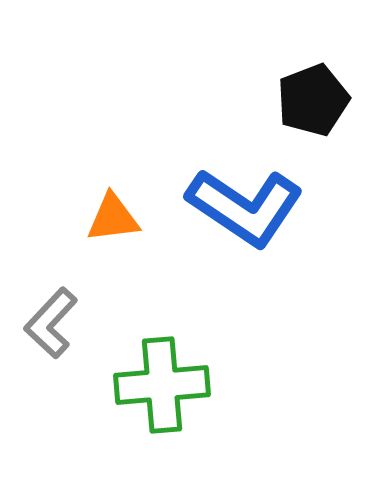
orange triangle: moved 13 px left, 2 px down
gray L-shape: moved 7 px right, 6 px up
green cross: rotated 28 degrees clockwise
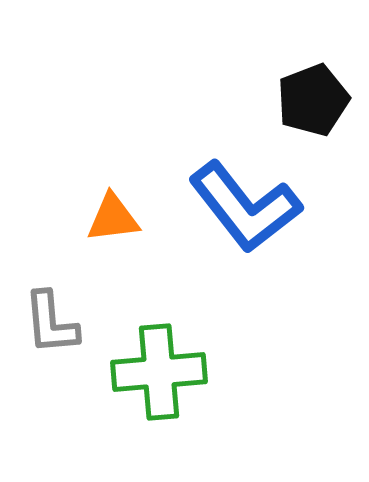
blue L-shape: rotated 18 degrees clockwise
gray L-shape: rotated 48 degrees counterclockwise
green cross: moved 3 px left, 13 px up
┄┄┄┄┄┄
**EXERCISE**. Recast the records above as a numbered list with no blank lines, and leave the pictures out of your answer.

**SOLUTION**.
1. orange triangle: moved 13 px left, 2 px down
2. gray L-shape: moved 7 px right, 6 px up
3. green cross: rotated 28 degrees clockwise
4. blue L-shape: rotated 18 degrees clockwise
5. gray L-shape: rotated 48 degrees counterclockwise
6. green cross: moved 3 px left, 13 px up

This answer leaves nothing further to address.